### ACTIVITY:
Which lines of the entries contain the string "blue"? Copy each of them.

Segment Start: DATA FOR THIS TASK

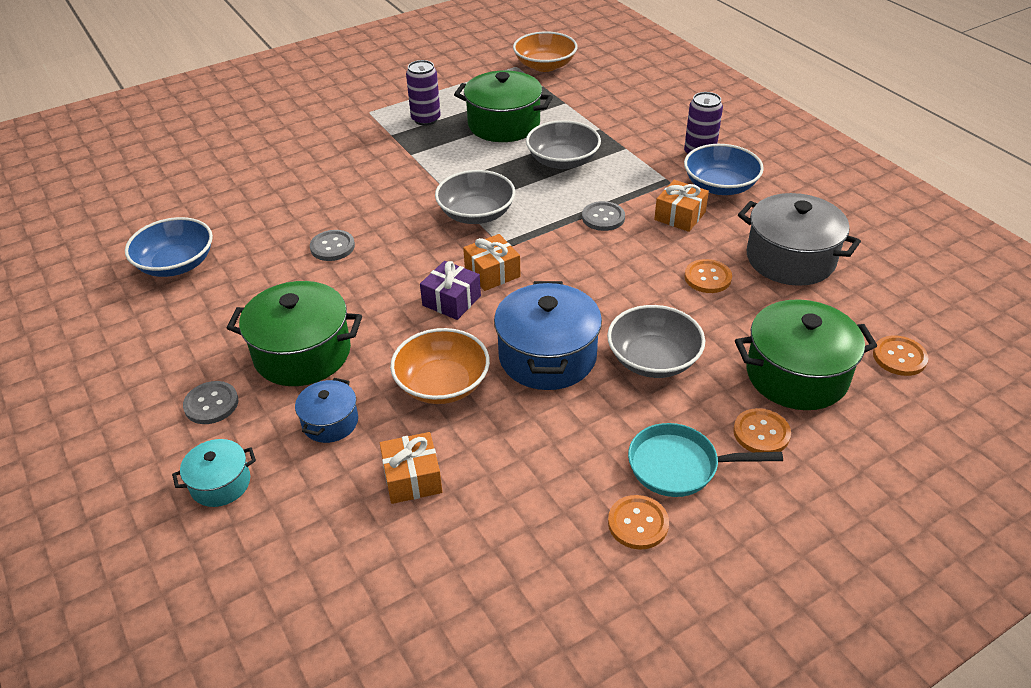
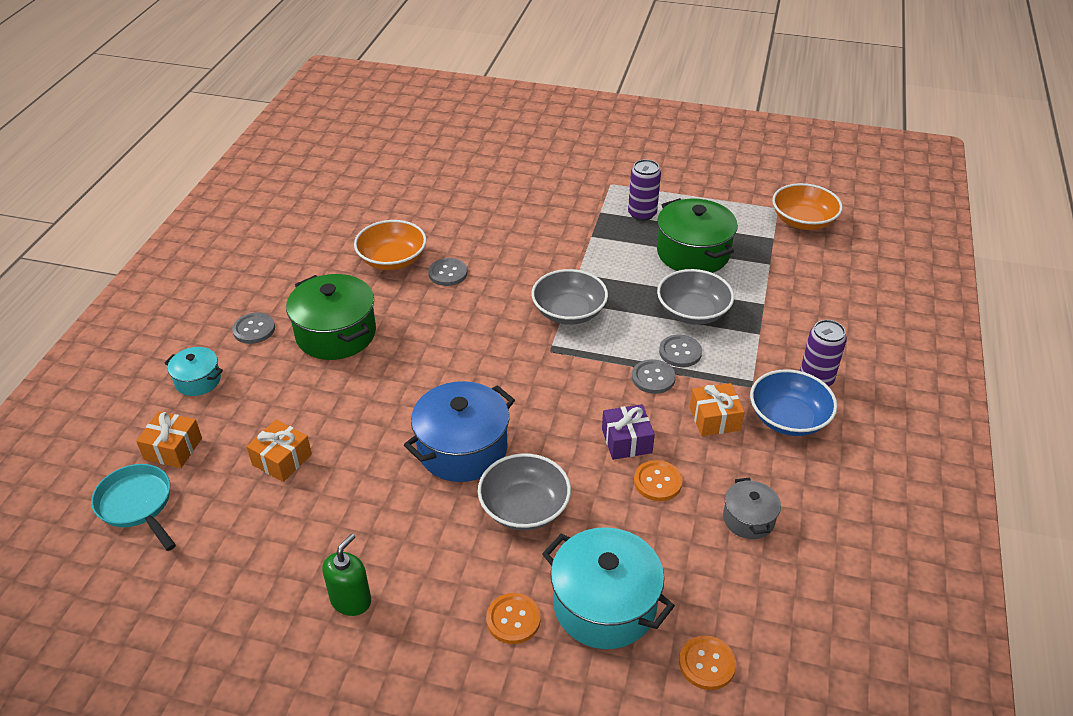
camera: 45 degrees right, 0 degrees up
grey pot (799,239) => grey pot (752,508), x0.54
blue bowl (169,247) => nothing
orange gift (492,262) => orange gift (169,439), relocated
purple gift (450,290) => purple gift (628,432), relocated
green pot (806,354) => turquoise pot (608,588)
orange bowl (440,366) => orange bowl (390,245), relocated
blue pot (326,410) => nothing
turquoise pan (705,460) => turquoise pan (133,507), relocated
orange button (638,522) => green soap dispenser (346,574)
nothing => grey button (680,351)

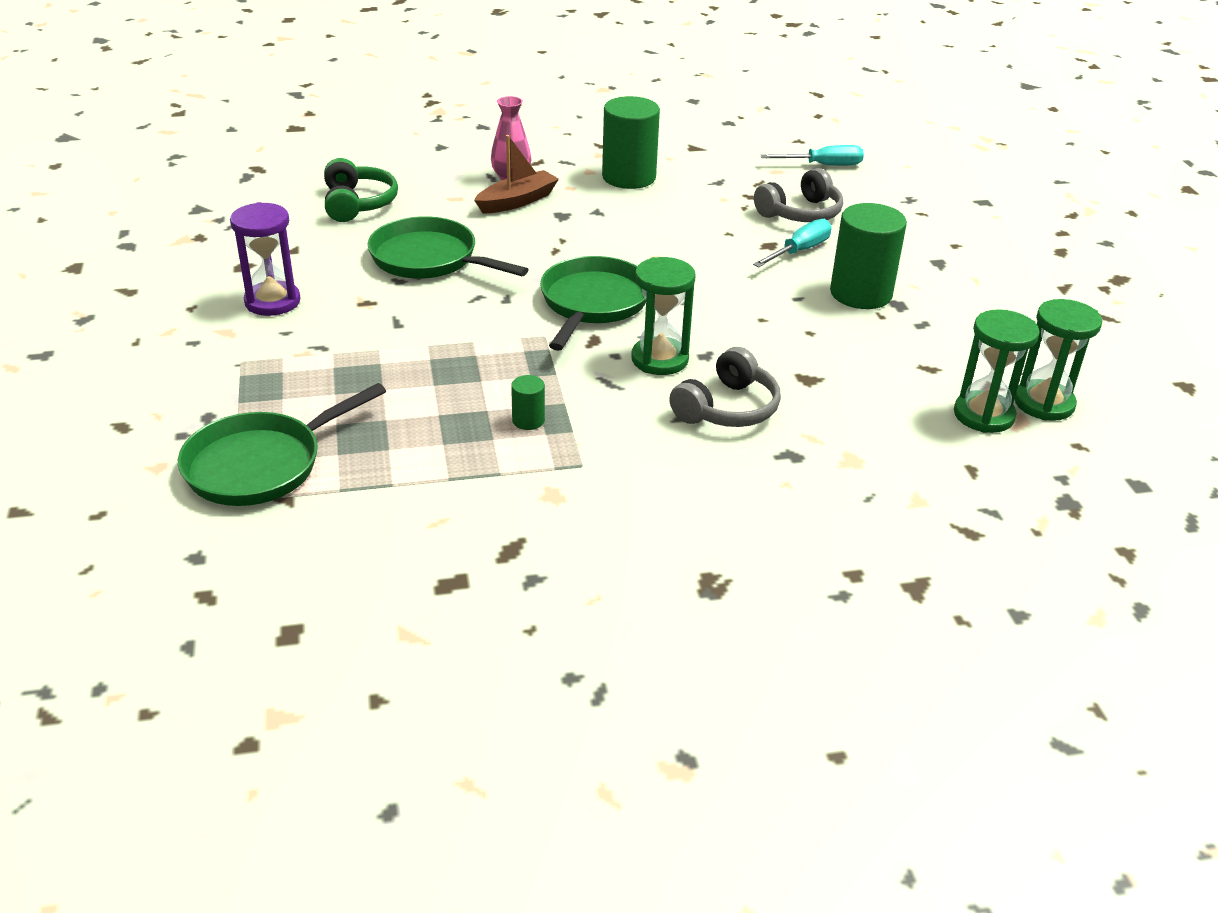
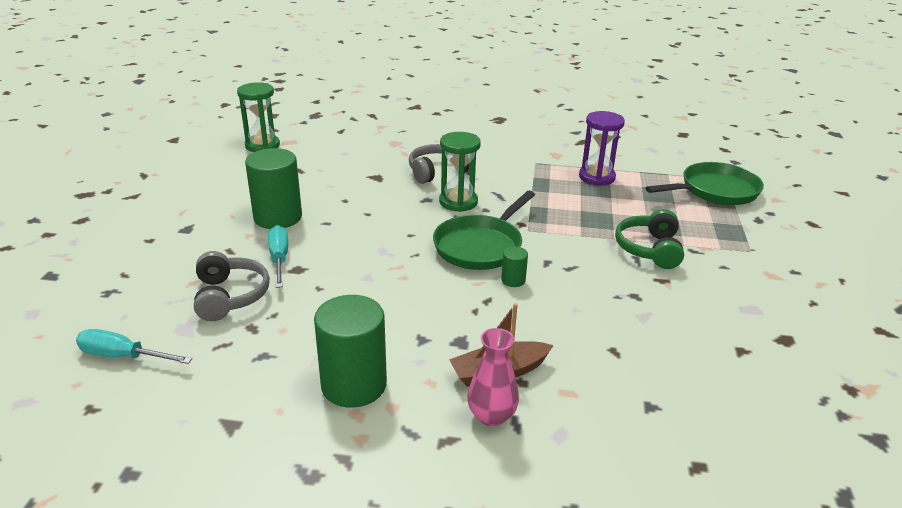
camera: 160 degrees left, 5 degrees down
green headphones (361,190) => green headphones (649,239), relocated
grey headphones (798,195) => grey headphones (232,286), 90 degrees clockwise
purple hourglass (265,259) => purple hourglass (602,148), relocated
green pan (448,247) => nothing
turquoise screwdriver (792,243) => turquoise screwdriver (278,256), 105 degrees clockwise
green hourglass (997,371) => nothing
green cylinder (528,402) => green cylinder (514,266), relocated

Segment End: DATA FOR THIS TASK
Segment Start: DATA FOR THIS TASK

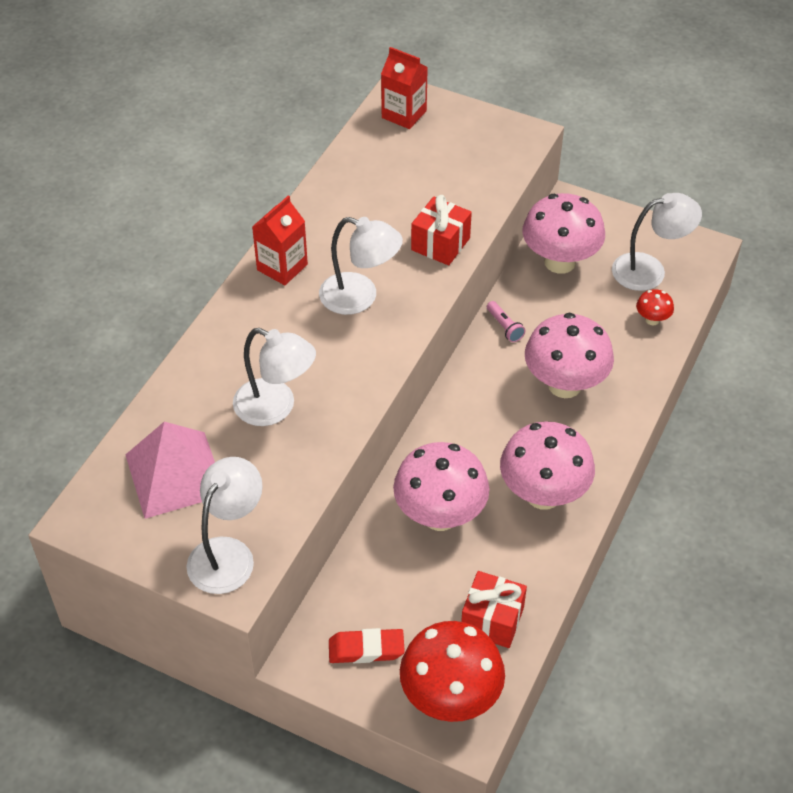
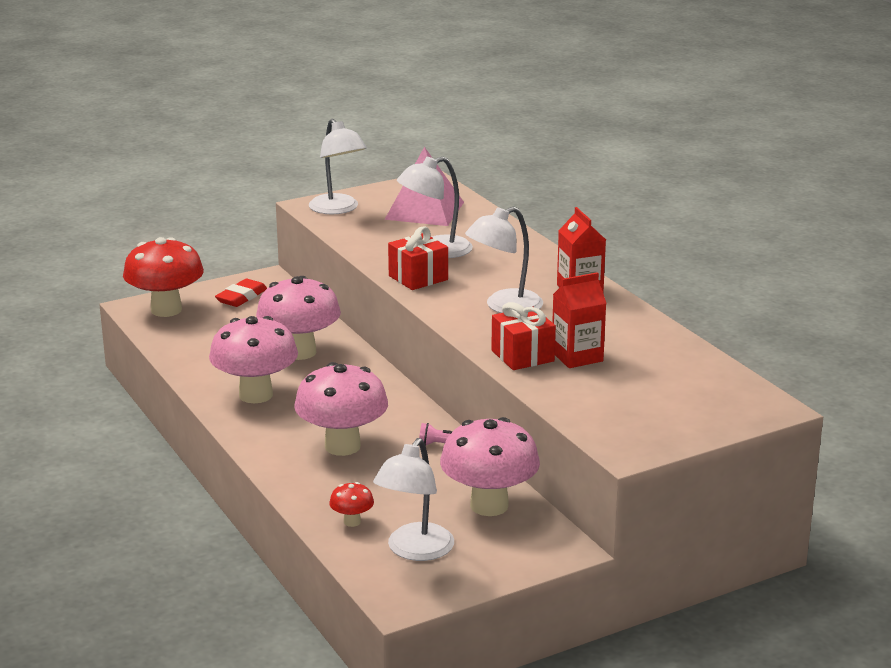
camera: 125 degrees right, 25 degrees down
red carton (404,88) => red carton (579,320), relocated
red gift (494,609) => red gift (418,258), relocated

Segment End: DATA FOR THIS TASK
Segment Start: DATA FOR THIS TASK

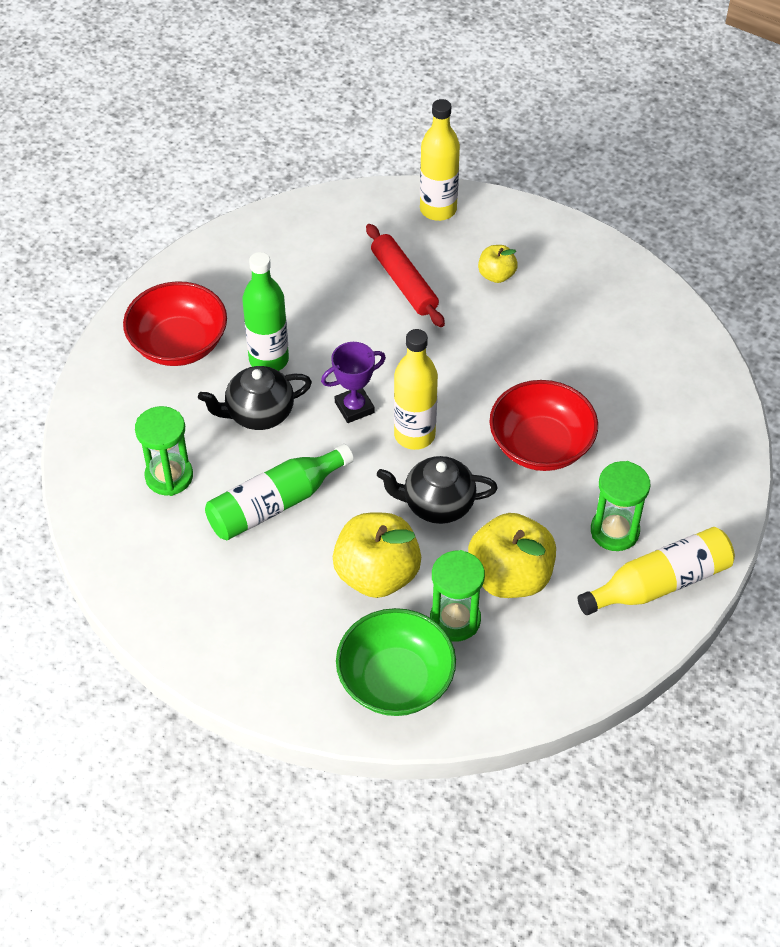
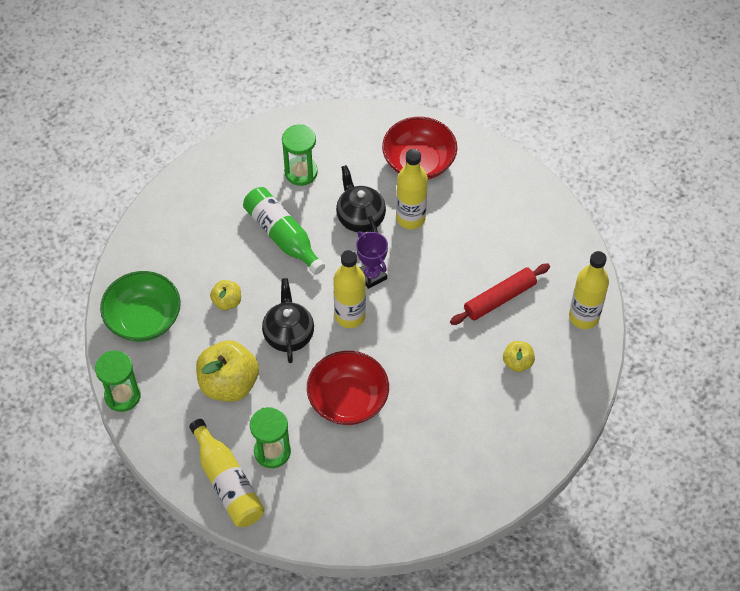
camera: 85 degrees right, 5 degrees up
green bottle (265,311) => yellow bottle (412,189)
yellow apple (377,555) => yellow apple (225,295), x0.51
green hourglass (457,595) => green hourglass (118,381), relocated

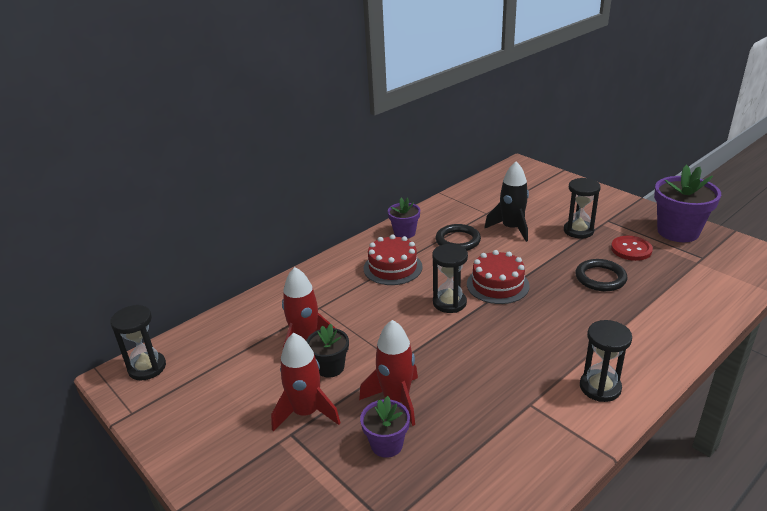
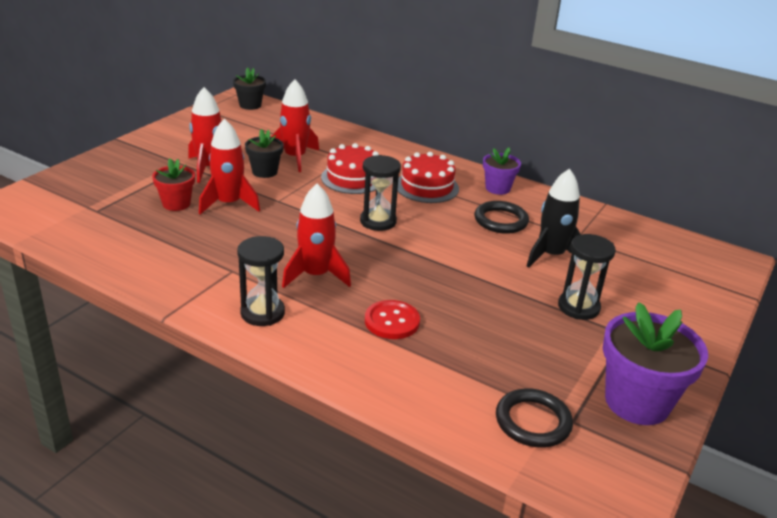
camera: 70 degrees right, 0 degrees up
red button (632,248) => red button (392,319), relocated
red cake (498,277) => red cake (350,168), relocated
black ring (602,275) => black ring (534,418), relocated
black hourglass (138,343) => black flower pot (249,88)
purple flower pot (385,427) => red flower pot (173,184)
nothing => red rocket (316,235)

Segment End: DATA FOR THIS TASK

### OUTPUT BELOW:
blue bowl (169,247) => nothing
blue pot (326,410) => nothing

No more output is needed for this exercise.